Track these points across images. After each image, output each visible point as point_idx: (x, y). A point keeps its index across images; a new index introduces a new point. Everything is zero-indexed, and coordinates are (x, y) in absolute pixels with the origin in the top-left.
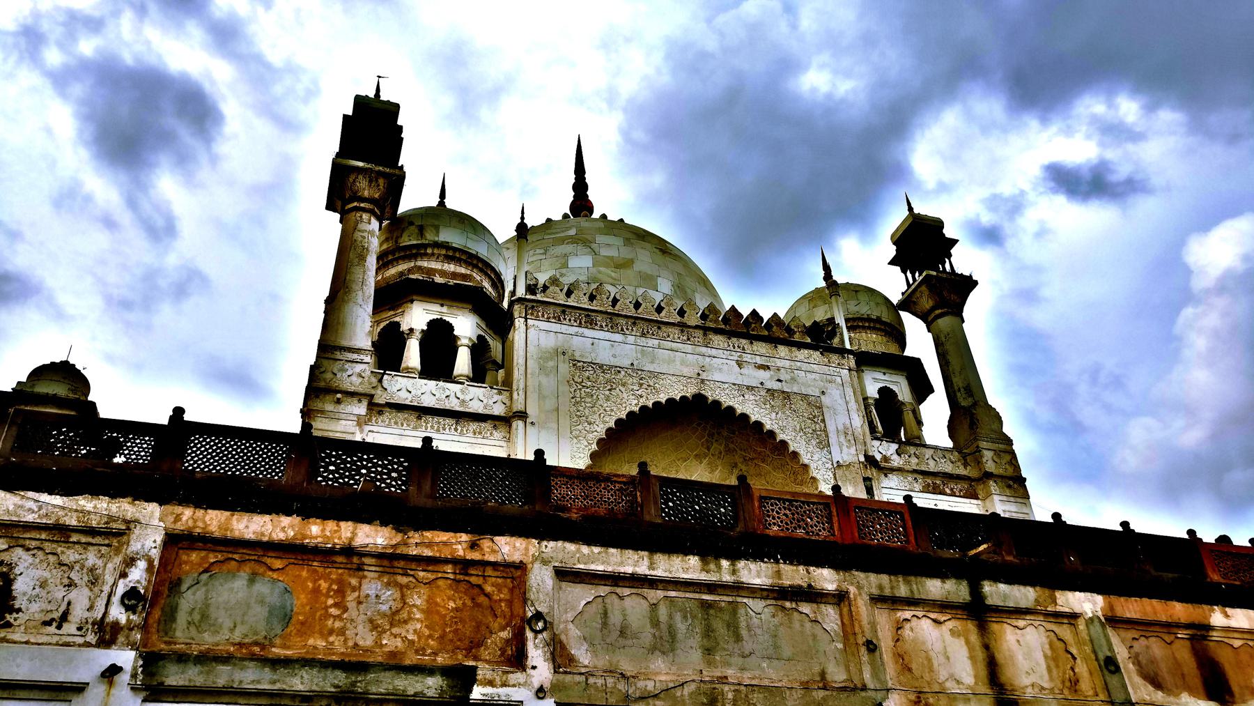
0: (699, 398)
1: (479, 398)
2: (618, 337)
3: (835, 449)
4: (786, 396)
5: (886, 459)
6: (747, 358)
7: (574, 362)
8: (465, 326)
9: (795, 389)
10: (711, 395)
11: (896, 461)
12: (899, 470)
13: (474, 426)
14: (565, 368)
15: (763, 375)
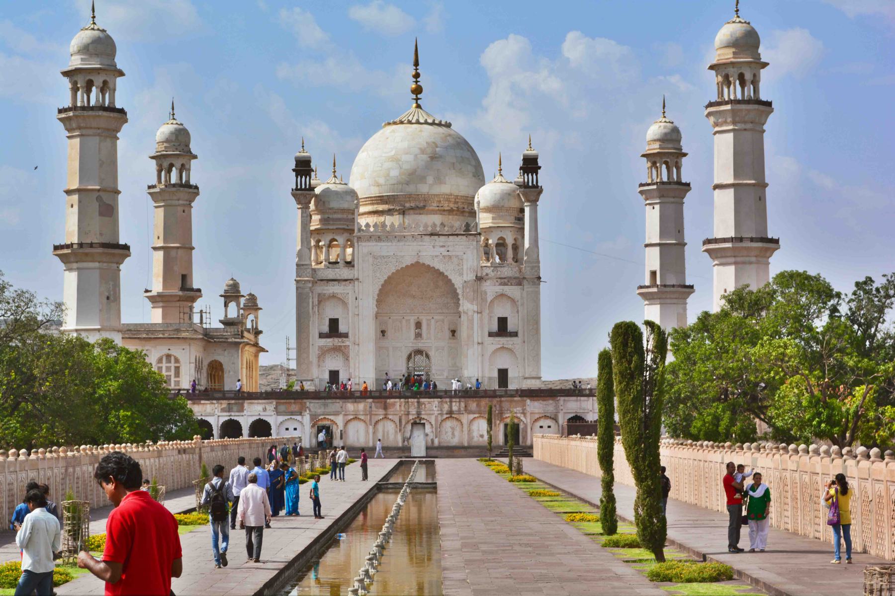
0: (418, 263)
1: (345, 273)
2: (390, 244)
3: (465, 276)
4: (450, 257)
5: (487, 275)
6: (437, 244)
7: (375, 257)
8: (341, 240)
9: (454, 253)
10: (421, 261)
11: (492, 274)
12: (490, 278)
13: (344, 283)
14: (371, 260)
15: (442, 249)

::::

GOAL.
Render all the rows above as a JSON list of strings, one string per line, skipping blank lines. Leave the pictures out.

TASK RESULT.
[
  "Track these points across images. After each image, output each visible point as point_idx: (x, y). A point keeps its index across images; a new index introduces a new point. Everything is zero-indexed, and coordinates are (x, y) in absolute pixels with the origin in the top-left.",
  "0: (699, 398)",
  "1: (479, 398)",
  "2: (618, 337)",
  "3: (835, 449)",
  "4: (786, 396)",
  "5: (886, 459)",
  "6: (747, 358)",
  "7: (574, 362)",
  "8: (465, 326)",
  "9: (795, 389)",
  "10: (711, 395)",
  "11: (896, 461)",
  "12: (899, 470)",
  "13: (474, 426)",
  "14: (565, 368)",
  "15: (763, 375)",
  "0: (418, 263)",
  "1: (345, 273)",
  "2: (390, 244)",
  "3: (465, 276)",
  "4: (450, 257)",
  "5: (487, 275)",
  "6: (437, 244)",
  "7: (375, 257)",
  "8: (341, 240)",
  "9: (454, 253)",
  "10: (421, 261)",
  "11: (492, 274)",
  "12: (490, 278)",
  "13: (344, 283)",
  "14: (371, 260)",
  "15: (442, 249)"
]